Aim of the task:
Needed from the data below: every line from the one with "R3: 2.2k (N14, N16) -> 120 (N14, N16)" up to and including the one with "D2: diode (A", repeated exactly and with nothing else.
Segment Start: Recorded information
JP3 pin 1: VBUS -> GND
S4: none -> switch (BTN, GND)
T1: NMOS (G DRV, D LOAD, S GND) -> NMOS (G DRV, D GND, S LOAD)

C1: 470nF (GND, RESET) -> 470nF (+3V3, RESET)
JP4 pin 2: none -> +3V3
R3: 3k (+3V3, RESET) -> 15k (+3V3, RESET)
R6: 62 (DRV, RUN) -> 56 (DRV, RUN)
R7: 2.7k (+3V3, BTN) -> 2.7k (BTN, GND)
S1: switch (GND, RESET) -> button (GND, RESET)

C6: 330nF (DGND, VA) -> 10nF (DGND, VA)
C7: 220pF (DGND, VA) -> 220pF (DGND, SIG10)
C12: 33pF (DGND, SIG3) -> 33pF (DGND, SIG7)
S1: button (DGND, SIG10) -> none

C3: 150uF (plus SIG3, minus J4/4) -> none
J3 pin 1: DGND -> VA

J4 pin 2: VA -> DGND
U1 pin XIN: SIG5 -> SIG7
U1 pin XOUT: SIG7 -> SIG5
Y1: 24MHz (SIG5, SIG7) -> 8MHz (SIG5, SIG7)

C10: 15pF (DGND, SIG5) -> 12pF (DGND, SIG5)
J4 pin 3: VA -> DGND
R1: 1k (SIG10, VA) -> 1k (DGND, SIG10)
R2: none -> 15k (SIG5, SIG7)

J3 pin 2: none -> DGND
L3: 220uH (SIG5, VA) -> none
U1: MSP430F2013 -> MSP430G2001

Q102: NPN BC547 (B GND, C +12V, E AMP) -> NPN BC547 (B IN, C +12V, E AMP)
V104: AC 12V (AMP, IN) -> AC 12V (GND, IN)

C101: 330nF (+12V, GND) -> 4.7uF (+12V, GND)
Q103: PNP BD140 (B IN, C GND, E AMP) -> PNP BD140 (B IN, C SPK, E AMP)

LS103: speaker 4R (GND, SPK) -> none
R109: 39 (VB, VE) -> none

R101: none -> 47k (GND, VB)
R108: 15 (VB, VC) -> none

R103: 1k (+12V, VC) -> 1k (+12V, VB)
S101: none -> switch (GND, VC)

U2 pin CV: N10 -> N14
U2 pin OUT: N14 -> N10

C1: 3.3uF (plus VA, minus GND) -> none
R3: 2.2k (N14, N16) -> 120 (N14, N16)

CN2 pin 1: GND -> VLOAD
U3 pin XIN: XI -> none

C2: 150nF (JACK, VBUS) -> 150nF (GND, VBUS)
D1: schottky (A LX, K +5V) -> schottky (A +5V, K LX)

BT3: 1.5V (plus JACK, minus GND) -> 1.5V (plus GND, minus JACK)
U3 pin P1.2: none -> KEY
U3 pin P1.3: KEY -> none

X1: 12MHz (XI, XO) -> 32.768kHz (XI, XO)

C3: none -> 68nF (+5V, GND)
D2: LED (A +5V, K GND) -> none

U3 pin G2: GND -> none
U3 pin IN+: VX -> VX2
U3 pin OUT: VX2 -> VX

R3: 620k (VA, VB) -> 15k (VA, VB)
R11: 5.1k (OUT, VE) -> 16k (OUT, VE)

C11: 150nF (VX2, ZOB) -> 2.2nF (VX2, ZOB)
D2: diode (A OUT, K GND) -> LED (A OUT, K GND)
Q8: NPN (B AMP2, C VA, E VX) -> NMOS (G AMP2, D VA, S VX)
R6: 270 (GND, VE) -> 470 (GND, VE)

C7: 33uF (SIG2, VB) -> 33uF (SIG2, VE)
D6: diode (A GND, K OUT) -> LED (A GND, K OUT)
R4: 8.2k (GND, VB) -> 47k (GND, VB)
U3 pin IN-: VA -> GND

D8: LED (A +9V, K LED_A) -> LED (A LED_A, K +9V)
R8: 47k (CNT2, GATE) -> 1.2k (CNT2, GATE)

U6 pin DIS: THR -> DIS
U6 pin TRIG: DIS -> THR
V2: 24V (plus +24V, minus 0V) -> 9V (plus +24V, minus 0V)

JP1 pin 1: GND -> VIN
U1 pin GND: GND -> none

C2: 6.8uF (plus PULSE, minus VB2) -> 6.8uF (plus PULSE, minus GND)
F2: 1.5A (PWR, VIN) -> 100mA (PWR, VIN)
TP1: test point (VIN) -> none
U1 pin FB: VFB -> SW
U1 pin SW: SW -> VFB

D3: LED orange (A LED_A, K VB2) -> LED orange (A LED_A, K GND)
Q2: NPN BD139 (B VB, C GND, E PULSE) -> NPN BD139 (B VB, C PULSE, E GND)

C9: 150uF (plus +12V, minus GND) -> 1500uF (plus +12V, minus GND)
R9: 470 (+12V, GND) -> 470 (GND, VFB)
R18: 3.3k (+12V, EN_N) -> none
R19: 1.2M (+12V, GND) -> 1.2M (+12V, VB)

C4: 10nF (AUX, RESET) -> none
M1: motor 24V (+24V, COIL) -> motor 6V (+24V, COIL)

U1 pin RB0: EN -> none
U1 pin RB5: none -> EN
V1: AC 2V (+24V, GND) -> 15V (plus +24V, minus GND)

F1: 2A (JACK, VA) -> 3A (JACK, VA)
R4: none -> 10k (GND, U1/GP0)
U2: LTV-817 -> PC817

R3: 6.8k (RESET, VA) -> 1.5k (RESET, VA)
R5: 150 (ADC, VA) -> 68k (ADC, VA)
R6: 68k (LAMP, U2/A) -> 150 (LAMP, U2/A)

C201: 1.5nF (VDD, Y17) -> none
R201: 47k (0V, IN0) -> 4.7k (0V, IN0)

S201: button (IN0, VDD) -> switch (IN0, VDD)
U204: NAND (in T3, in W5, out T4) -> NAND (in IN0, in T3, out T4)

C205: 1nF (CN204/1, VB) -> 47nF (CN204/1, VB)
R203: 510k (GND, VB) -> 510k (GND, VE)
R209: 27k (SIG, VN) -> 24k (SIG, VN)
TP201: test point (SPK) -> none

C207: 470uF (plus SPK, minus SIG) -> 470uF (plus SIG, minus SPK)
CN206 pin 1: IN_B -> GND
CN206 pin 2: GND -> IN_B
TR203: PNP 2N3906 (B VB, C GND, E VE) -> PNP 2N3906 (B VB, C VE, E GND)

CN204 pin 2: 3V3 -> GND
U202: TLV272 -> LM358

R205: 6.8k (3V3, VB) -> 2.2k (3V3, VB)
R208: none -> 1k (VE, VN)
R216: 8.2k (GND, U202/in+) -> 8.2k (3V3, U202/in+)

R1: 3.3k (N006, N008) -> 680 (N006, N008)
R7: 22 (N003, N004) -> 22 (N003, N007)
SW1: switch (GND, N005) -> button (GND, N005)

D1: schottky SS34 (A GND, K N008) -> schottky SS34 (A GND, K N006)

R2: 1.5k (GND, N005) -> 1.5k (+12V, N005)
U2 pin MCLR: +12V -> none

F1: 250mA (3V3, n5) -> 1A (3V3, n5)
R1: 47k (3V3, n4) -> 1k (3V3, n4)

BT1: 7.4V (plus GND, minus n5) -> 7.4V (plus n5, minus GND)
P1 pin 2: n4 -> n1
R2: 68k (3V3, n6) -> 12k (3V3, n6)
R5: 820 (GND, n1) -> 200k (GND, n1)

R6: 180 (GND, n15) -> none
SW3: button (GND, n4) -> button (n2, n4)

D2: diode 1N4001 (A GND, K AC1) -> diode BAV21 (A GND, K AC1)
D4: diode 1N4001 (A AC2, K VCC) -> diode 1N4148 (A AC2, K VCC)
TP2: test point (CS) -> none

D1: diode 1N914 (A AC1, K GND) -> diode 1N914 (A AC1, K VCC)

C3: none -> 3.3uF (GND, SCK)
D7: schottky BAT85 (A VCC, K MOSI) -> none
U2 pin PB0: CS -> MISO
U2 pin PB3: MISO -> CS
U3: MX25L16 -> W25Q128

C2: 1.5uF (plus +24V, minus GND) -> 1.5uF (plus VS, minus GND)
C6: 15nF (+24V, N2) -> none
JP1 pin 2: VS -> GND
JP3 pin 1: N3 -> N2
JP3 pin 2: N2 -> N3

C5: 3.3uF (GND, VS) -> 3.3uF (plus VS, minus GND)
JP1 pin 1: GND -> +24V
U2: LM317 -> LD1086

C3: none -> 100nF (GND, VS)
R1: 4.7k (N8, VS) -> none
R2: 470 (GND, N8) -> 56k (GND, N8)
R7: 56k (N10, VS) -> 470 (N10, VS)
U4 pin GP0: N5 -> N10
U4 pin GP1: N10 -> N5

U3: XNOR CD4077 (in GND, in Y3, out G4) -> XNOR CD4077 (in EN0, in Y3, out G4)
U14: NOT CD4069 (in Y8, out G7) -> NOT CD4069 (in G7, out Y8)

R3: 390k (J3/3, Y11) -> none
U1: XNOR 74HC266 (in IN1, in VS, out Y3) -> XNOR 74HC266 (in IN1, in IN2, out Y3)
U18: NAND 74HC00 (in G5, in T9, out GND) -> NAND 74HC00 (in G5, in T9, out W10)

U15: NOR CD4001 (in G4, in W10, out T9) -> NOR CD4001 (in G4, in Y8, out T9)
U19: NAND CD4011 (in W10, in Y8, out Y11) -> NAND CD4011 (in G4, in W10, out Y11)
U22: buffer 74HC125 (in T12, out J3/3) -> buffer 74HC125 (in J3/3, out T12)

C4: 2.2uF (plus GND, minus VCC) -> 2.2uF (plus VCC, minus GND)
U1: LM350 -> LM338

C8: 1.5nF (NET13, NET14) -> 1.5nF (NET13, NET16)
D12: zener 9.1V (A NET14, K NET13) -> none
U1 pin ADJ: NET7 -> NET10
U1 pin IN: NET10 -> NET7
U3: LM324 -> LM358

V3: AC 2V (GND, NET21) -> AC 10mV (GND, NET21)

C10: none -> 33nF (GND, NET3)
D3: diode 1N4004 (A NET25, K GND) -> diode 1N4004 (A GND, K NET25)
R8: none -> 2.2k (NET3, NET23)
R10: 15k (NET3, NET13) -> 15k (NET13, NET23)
Segment End: Recorded information
Solution for this task:
R3: 2.2k (N14, N16) -> 120 (N14, N16)

CN2 pin 1: GND -> VLOAD
U3 pin XIN: XI -> none

C2: 150nF (JACK, VBUS) -> 150nF (GND, VBUS)
D1: schottky (A LX, K +5V) -> schottky (A +5V, K LX)

BT3: 1.5V (plus JACK, minus GND) -> 1.5V (plus GND, minus JACK)
U3 pin P1.2: none -> KEY
U3 pin P1.3: KEY -> none

X1: 12MHz (XI, XO) -> 32.768kHz (XI, XO)

C3: none -> 68nF (+5V, GND)
D2: LED (A +5V, K GND) -> none

U3 pin G2: GND -> none
U3 pin IN+: VX -> VX2
U3 pin OUT: VX2 -> VX

R3: 620k (VA, VB) -> 15k (VA, VB)
R11: 5.1k (OUT, VE) -> 16k (OUT, VE)

C11: 150nF (VX2, ZOB) -> 2.2nF (VX2, ZOB)
D2: diode (A OUT, K GND) -> LED (A OUT, K GND)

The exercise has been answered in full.